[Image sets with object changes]
>>>>
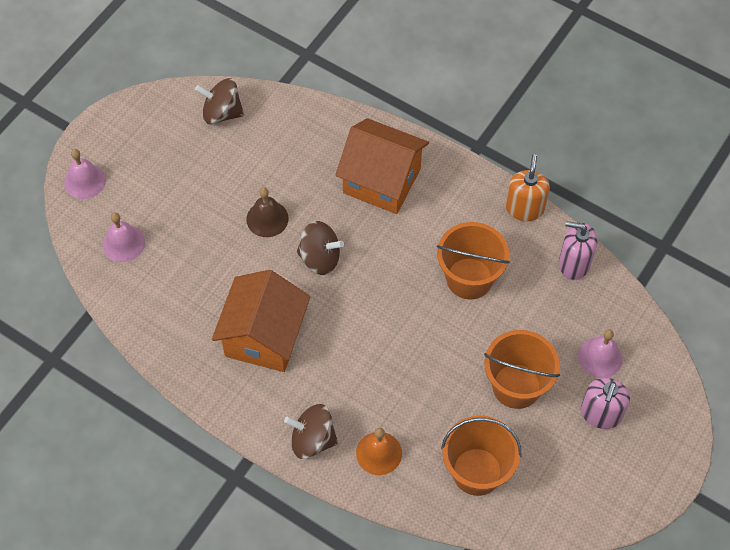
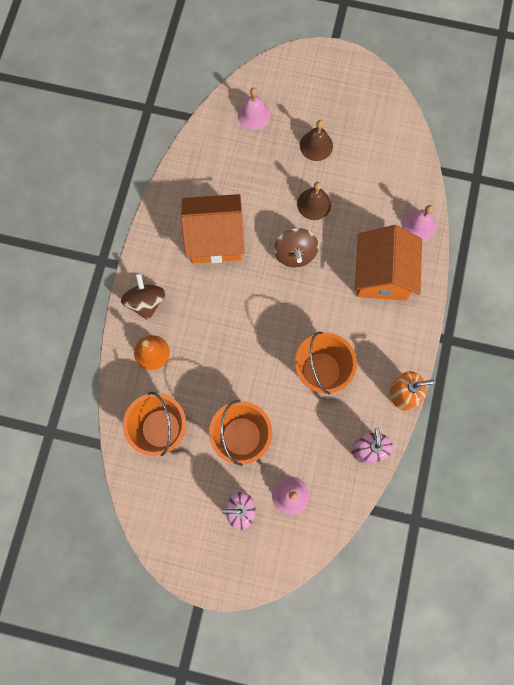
camera: 70 degrees right, 15 degrees up
(85, 181) = (294, 68): pink bell -> pink bell (418, 226)
(195, 192) = (316, 145): none -> brown bell
(222, 113) = (392, 137): brown spinning top -> none

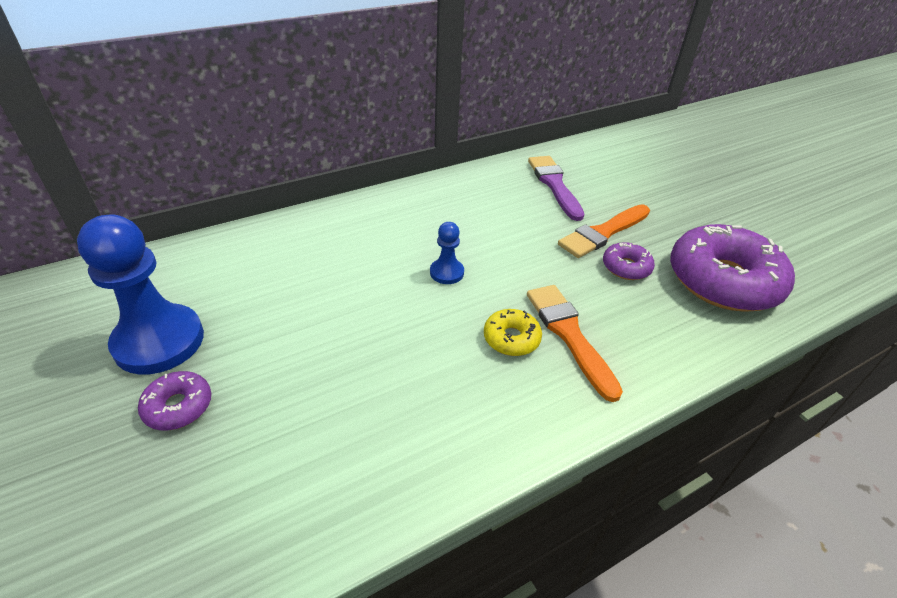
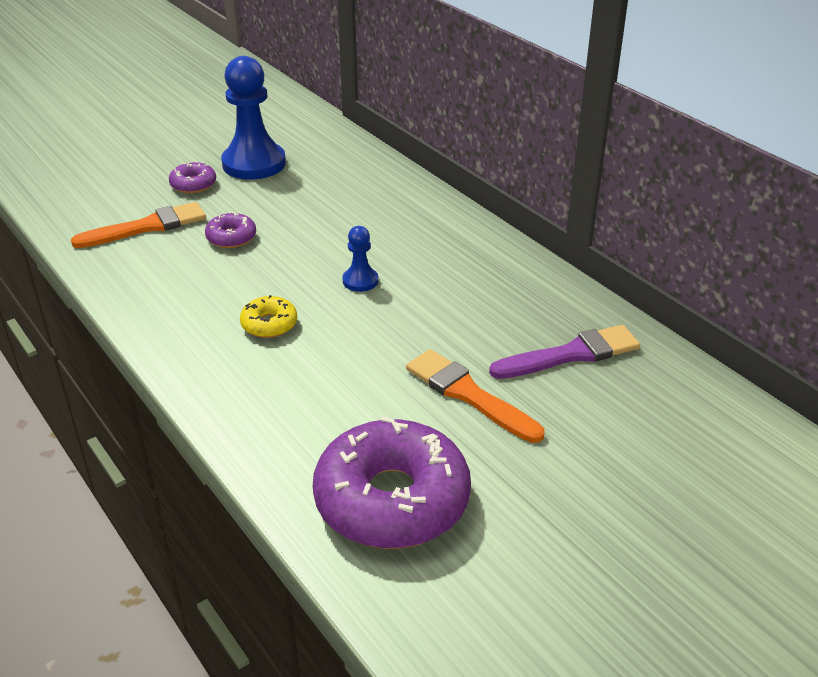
camera: 85 degrees right, 5 degrees down
(569, 335) = (277, 361): orange brush -> orange brush (147, 227)
(626, 267) = (400, 410): purple donut -> purple donut (231, 237)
<<<<
- [Your task]:
Reproduce the lines from the one containing "camera: 85 degrees right, 5 degrees down" to the end of the entries, keeping both ends and adding nothing.

- [Your response]:
camera: 85 degrees right, 5 degrees down
(569, 335) = (277, 361): orange brush -> orange brush (147, 227)
(626, 267) = (400, 410): purple donut -> purple donut (231, 237)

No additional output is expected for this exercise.